[Opening Material provided section]
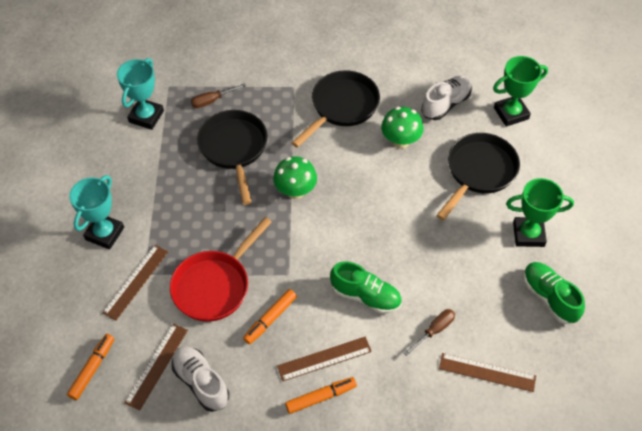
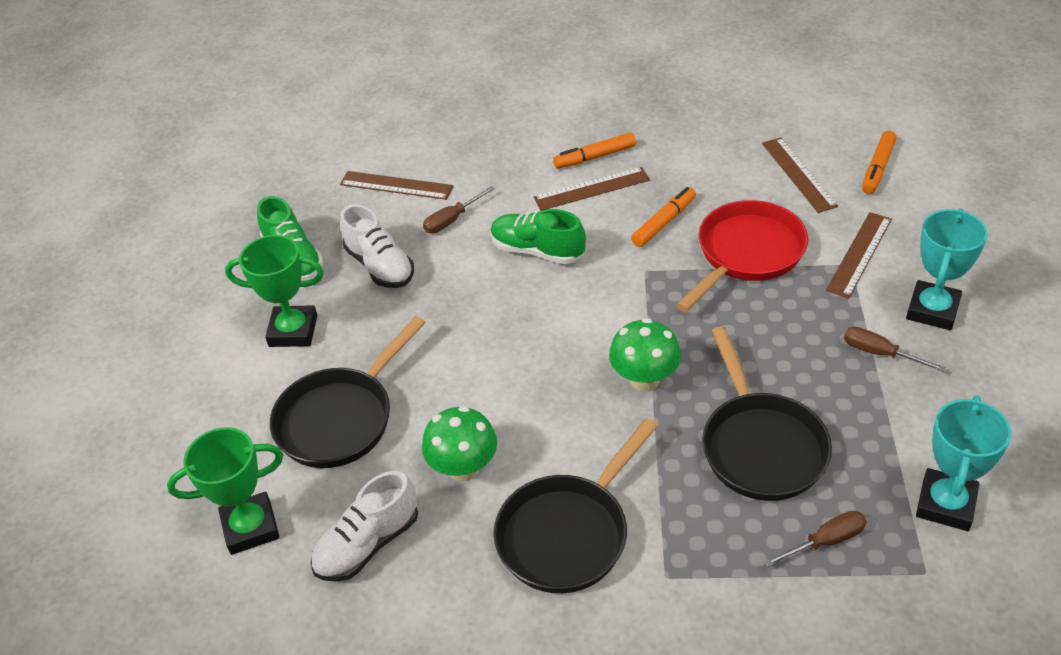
camera: 175 degrees left, 10 degrees down
(149, 203) = (879, 353): none -> brown screwdriver
(156, 366) = (798, 174): brown ruler -> brown ruler turned 45 degrees counterclockwise
(201, 382) = (739, 162): white shoe -> white shoe (380, 266)

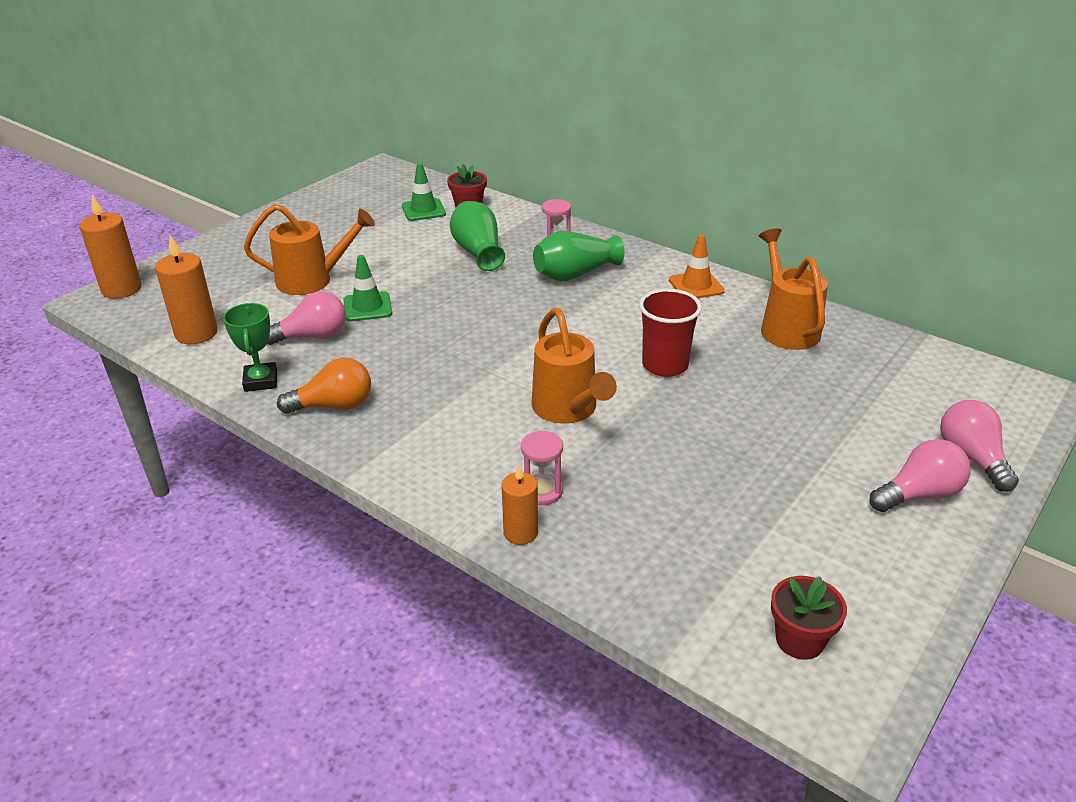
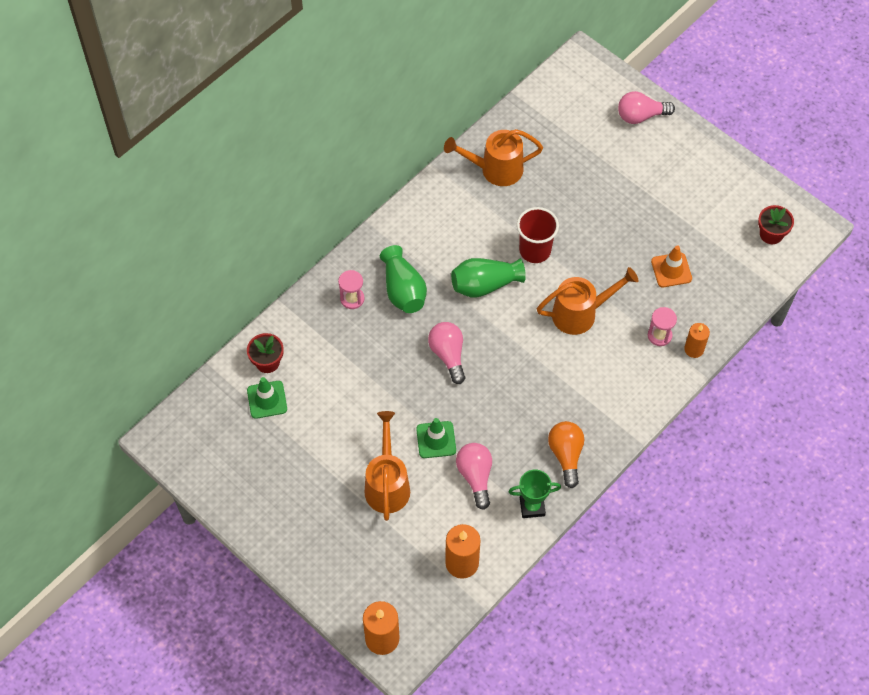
camera: 85 degrees left, 25 degrees up
(478, 252) = (355, 358): green vase -> green vase (485, 285)
(696, 286) = (431, 212): orange traffic cone -> orange traffic cone (671, 270)
(919, 494) = (670, 151): pink light bulb -> pink light bulb (448, 355)

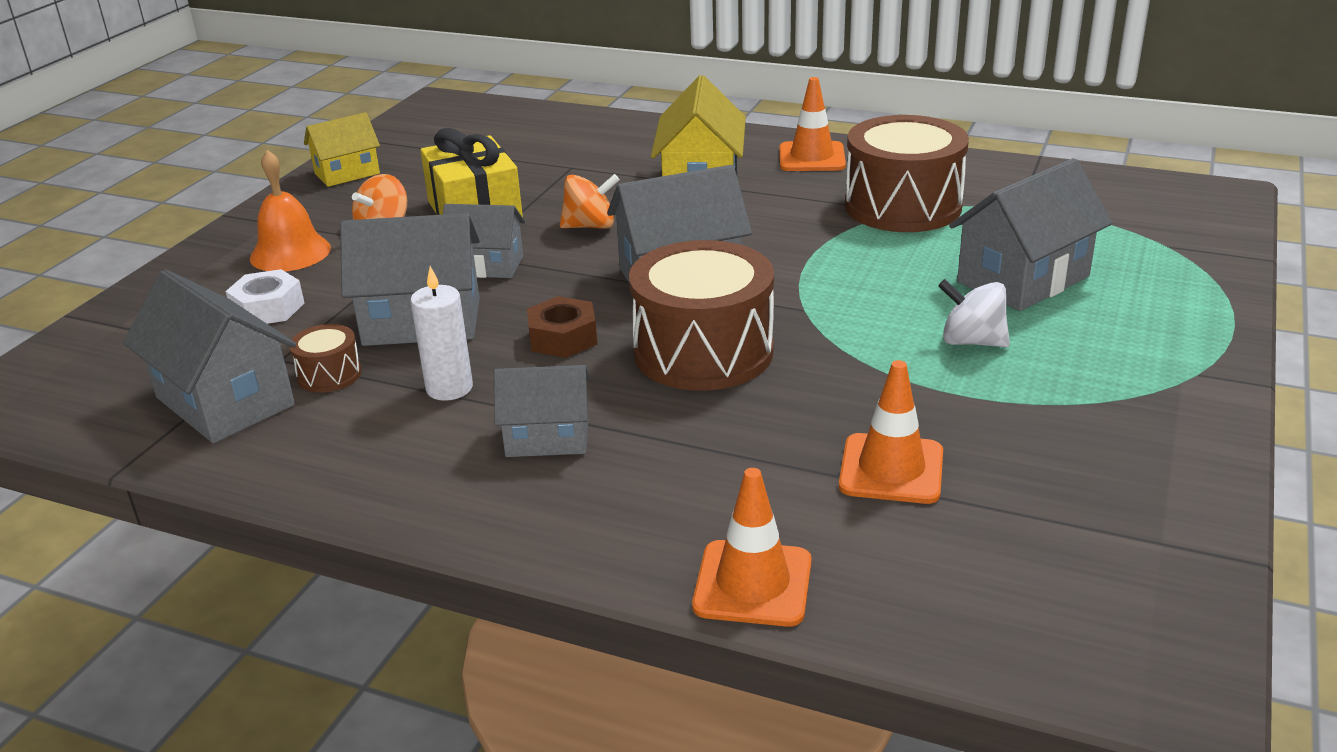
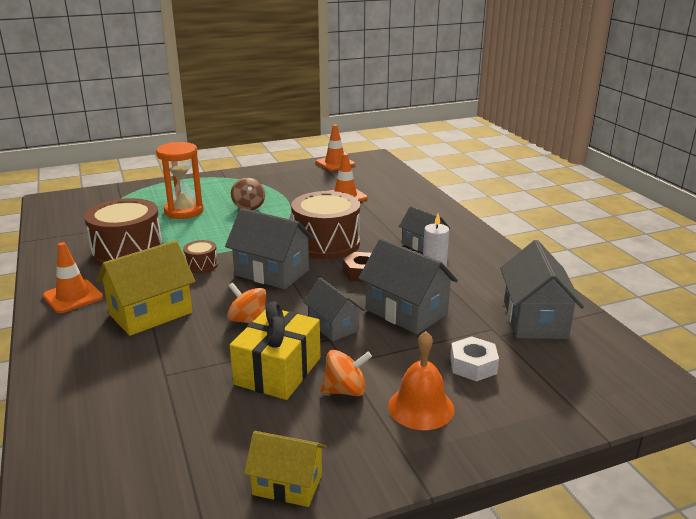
camera: 135 degrees left, 5 degrees down
(329, 375) = (476, 308): brown drum -> brown drum (201, 265)
(753, 584) = (423, 196): orange traffic cone -> orange traffic cone (335, 163)
(971, 341) = (249, 206): white spinning top -> brown spinning top
(1023, 279) = (184, 211): grey house -> orange hourglass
[Closing Material provided section]
**Your assignment:** Beginning with the line that contains "(201, 382) = (739, 162): white" and ending with the last line of the data, restate each line word for word. Exclude the pictures.

**Exercise answer:**
(201, 382) = (739, 162): white shoe -> white shoe (380, 266)

camera: 85 degrees left, 25 degrees up
(478, 252) = (355, 358): green vase -> green vase (485, 285)
(696, 286) = (431, 212): orange traffic cone -> orange traffic cone (671, 270)
(919, 494) = (670, 151): pink light bulb -> pink light bulb (448, 355)

camera: 135 degrees left, 5 degrees down
(329, 375) = (476, 308): brown drum -> brown drum (201, 265)
(753, 584) = (423, 196): orange traffic cone -> orange traffic cone (335, 163)
(971, 341) = (249, 206): white spinning top -> brown spinning top
(1023, 279) = (184, 211): grey house -> orange hourglass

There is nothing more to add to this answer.